WORK ITEM:
Please reproduce the listing below exactly, leaving out every picture.

Segment Start: DATA SEGMENT

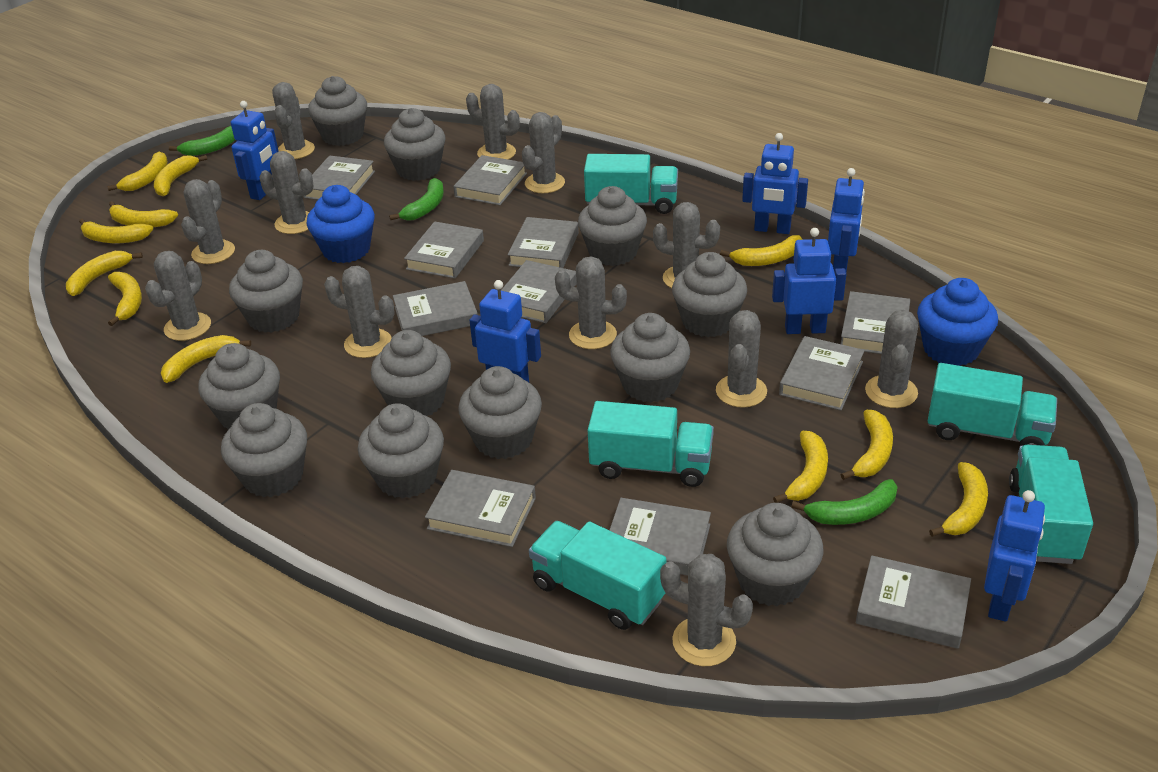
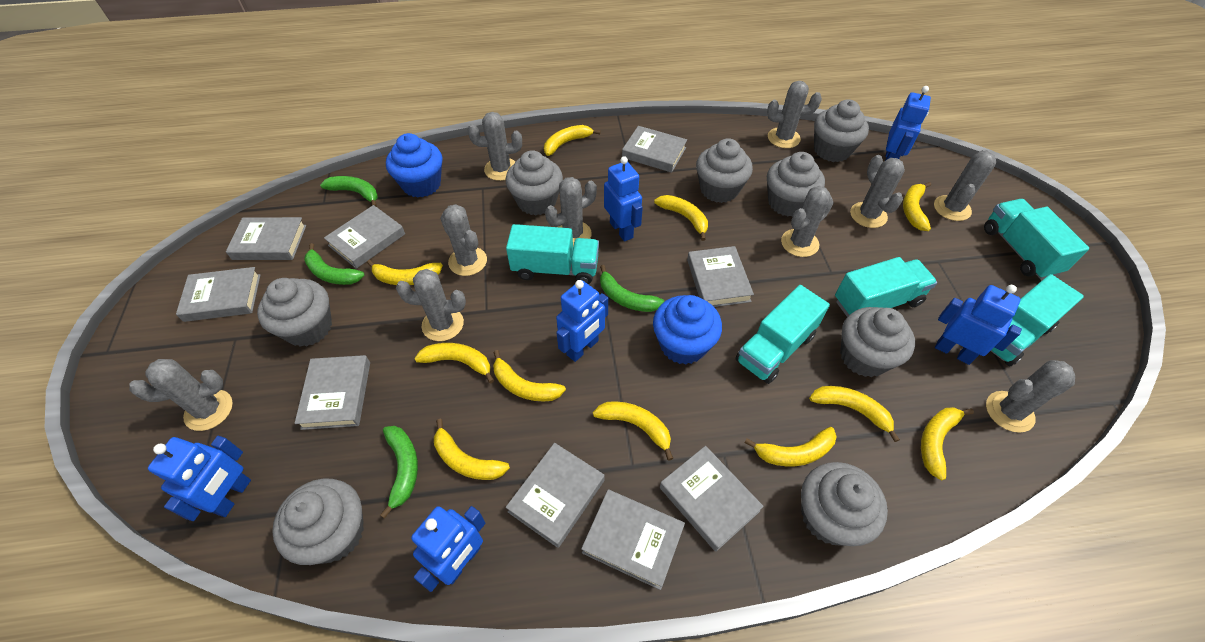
green banana: 3 -> 4
grey book: 11 -> 9
grey cactus: 12 -> 10
grey cupcake: 12 -> 8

Segment End: DATA SEGMENT

EXERCISE RESPONSE:
green banana: 3 -> 4
grey book: 11 -> 9
grey cactus: 12 -> 10
grey cupcake: 12 -> 8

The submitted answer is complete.